(Stored data)

____________________

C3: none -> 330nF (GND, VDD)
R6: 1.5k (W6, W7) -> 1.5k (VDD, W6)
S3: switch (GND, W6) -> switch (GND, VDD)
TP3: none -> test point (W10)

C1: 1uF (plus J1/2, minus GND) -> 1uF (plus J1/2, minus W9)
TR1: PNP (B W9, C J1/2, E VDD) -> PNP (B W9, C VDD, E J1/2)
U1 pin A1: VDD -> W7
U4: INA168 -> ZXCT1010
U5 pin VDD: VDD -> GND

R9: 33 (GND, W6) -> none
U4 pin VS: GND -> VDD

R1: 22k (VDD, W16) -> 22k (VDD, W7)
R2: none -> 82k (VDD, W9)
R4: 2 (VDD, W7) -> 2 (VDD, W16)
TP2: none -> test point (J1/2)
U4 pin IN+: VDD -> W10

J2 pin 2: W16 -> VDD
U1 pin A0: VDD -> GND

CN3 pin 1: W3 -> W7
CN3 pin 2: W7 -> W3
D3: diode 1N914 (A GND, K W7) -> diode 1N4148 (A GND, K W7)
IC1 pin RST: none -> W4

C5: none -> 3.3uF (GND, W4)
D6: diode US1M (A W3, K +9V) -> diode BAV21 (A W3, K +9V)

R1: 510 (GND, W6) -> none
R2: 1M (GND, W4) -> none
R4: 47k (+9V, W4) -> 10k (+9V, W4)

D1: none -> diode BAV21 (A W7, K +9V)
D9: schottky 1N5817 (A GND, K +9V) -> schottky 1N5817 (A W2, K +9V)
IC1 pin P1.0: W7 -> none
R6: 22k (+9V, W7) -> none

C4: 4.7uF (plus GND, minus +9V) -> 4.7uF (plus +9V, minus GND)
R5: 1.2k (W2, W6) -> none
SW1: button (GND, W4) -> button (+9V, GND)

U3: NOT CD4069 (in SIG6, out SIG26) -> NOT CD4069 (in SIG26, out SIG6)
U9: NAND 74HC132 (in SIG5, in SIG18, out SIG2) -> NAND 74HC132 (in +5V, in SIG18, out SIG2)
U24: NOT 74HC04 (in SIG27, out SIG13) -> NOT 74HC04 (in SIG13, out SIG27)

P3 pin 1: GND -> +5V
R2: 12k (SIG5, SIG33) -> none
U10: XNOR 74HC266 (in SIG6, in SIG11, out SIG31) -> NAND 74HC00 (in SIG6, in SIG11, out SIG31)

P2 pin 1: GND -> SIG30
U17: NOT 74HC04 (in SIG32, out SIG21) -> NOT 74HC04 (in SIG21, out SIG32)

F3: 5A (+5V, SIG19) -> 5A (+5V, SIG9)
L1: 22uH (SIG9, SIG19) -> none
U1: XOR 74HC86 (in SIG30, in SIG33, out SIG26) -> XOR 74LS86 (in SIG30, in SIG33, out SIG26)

____________________

(Problem to solve) From the entries, count the lines that hold the string "point". Nothing but the number is needed.

(Result) 2